DIRECTIONS FOR THIS TASK: Return all the entries below exactly as they were given.

WORKING DATA:

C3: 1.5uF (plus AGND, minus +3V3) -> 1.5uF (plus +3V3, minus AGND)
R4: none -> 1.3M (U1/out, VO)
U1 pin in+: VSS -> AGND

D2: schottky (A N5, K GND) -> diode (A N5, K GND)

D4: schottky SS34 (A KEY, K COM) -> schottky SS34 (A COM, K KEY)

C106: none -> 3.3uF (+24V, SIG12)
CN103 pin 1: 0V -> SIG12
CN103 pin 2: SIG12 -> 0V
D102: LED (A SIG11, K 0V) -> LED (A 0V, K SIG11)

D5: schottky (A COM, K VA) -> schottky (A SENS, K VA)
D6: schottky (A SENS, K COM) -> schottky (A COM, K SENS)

EXERCISE RESPONSE:
C3: 1.5uF (plus AGND, minus +3V3) -> 1.5uF (plus +3V3, minus AGND)
R4: none -> 1.3M (U1/out, VO)
U1 pin in+: VSS -> AGND

D2: schottky (A N5, K GND) -> diode (A N5, K GND)

D4: schottky SS34 (A KEY, K COM) -> schottky SS34 (A COM, K KEY)

C106: none -> 3.3uF (+24V, SIG12)
CN103 pin 1: 0V -> SIG12
CN103 pin 2: SIG12 -> 0V
D102: LED (A SIG11, K 0V) -> LED (A 0V, K SIG11)

D5: schottky (A COM, K VA) -> schottky (A SENS, K VA)
D6: schottky (A SENS, K COM) -> schottky (A COM, K SENS)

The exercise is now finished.